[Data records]
-- Opening Marker --

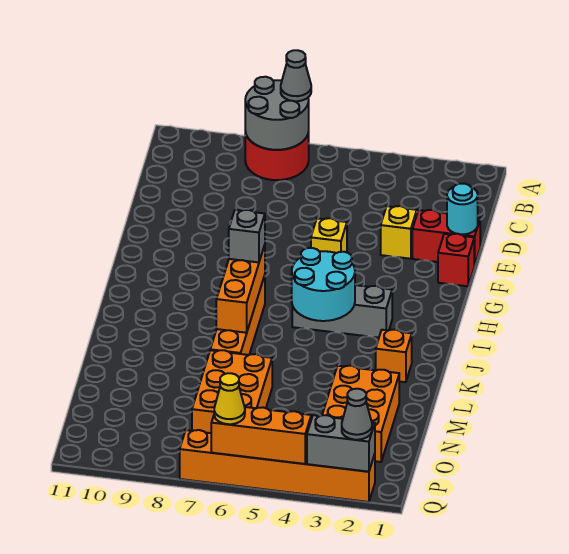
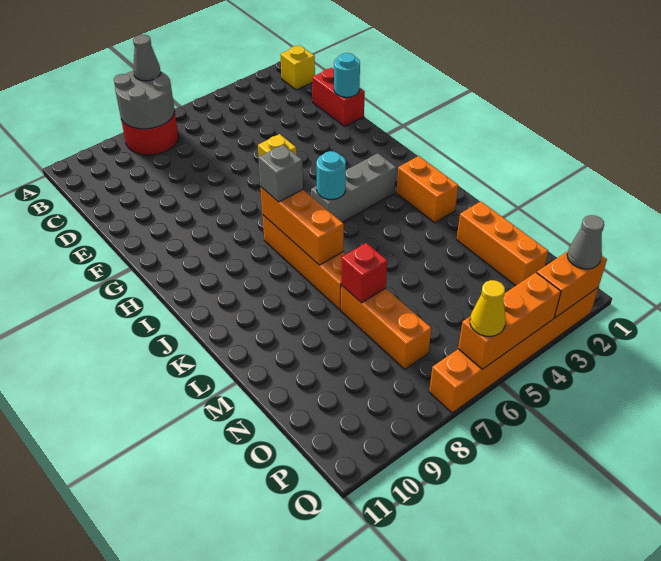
red brick E1:E2 level 1 -> red brick D1:E1 level 1
yellow brick E3 level 1 -> yellow brick B1 level 1
red brick F1 level 1 -> red brick M7 level 2
cyan round brick I4:J5 level 2 -> cyan round brick I5 level 2
orange brick K2 level 1 -> orange brick J2:K2 level 1
orange brick M2:O3 level 1 -> orange brick M2:O2 level 1
orange brick M6:O7 level 1 -> orange brick M7:O7 level 1
grey brick Q2:Q3 level 2 -> orange brick Q2:Q3 level 2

-- Closing Marker --

PROBLEM STATEMENT. Repeat only the lines running from the line that contains "orange brick M2:O3" through the last line above, inclusive.

RESPONSE FOR THIS EXERCISE.
orange brick M2:O3 level 1 -> orange brick M2:O2 level 1
orange brick M6:O7 level 1 -> orange brick M7:O7 level 1
grey brick Q2:Q3 level 2 -> orange brick Q2:Q3 level 2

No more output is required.